Your instructions:
The expected output is the line bearing "LED1 pin GND: GND -> 5V" followed by all remaining lines of the records, each restated word for word.

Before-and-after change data
□ □ □ □ □ □ □

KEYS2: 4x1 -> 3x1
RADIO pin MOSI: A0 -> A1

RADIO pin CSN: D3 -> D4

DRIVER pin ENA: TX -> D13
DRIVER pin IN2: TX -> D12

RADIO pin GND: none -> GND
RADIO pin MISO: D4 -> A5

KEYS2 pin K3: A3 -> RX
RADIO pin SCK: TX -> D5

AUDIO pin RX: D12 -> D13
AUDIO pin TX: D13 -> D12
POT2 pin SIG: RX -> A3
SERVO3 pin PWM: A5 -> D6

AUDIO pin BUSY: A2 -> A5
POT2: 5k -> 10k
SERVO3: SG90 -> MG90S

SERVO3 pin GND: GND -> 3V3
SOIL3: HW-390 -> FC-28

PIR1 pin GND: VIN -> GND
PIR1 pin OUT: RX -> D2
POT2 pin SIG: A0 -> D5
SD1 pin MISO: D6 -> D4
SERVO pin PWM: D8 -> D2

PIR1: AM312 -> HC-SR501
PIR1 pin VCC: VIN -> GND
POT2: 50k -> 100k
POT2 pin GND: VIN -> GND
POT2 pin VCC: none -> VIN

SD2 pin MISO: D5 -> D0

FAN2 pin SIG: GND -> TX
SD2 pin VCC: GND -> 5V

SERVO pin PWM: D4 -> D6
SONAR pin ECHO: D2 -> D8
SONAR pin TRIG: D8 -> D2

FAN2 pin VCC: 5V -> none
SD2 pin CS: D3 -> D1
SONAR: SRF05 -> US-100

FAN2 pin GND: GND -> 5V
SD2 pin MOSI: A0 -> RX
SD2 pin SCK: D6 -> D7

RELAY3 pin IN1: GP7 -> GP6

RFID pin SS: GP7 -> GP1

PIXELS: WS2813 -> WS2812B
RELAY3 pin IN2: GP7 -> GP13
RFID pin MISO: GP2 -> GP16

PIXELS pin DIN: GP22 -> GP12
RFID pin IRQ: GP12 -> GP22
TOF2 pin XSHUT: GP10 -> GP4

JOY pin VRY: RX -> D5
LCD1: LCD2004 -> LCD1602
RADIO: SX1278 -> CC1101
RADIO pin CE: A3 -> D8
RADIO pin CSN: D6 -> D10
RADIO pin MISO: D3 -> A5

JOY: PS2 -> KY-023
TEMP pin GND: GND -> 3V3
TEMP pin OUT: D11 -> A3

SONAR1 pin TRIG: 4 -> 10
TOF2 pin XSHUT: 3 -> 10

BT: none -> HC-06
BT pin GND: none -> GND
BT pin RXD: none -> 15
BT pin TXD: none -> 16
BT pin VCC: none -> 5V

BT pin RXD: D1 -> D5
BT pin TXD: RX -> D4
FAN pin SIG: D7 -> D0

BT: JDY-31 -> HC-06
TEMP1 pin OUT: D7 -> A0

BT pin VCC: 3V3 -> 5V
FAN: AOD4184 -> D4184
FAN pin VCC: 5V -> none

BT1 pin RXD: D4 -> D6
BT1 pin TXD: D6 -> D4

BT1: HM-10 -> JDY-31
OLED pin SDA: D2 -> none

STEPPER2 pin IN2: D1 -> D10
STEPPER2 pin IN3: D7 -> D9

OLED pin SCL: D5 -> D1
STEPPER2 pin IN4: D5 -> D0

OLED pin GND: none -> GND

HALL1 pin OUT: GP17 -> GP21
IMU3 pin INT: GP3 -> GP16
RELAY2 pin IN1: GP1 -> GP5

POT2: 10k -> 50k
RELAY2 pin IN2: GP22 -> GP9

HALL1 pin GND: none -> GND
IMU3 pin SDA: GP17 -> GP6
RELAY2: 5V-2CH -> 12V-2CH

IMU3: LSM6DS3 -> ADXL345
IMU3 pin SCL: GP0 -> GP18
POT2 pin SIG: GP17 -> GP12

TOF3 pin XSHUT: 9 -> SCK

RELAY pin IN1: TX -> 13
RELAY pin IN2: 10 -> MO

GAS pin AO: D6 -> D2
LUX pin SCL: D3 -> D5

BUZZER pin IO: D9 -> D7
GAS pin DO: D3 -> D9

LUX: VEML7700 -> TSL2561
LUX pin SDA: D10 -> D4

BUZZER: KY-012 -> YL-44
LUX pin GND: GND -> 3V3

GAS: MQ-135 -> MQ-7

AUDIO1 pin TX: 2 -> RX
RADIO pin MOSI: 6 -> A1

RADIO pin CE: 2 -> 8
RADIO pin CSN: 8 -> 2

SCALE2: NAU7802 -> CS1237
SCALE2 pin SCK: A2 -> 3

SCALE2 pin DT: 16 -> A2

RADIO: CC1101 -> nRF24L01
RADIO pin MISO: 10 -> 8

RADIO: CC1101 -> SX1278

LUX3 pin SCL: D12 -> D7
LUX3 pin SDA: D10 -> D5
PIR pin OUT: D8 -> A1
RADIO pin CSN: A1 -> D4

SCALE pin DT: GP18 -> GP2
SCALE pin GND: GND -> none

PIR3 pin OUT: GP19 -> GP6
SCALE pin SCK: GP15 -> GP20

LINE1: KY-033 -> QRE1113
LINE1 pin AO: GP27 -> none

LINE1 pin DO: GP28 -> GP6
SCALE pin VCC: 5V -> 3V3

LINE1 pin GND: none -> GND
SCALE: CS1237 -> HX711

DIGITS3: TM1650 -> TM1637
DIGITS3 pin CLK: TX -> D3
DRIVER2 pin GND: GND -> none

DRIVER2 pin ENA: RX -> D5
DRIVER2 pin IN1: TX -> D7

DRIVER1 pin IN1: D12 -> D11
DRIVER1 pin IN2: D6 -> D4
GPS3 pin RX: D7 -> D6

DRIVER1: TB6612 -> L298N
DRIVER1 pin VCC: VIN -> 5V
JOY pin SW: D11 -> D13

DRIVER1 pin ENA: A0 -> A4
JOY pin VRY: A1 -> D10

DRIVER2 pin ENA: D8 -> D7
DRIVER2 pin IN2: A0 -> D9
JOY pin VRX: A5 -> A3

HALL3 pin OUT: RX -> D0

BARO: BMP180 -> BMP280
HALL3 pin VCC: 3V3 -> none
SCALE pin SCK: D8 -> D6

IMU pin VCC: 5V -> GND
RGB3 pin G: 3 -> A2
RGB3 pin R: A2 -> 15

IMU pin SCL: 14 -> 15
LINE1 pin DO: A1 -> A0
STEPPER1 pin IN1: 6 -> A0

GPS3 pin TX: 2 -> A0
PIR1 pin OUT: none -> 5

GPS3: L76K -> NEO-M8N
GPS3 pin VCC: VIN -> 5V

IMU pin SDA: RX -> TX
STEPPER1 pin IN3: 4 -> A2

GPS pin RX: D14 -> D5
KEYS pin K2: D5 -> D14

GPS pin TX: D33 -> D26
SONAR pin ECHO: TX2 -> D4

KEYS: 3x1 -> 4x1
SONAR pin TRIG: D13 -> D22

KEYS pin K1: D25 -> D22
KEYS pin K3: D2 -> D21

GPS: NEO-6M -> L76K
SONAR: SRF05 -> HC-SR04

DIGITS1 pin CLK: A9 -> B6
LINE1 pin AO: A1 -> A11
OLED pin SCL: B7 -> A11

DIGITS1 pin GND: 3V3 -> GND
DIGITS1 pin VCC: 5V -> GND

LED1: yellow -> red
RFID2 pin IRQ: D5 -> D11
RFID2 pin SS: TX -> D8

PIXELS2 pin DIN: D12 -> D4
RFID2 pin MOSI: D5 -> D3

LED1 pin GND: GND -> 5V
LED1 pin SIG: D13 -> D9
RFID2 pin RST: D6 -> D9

□ □ □ □ □ □ □

Response to the exercise:
LED1 pin GND: GND -> 5V
LED1 pin SIG: D13 -> D9
RFID2 pin RST: D6 -> D9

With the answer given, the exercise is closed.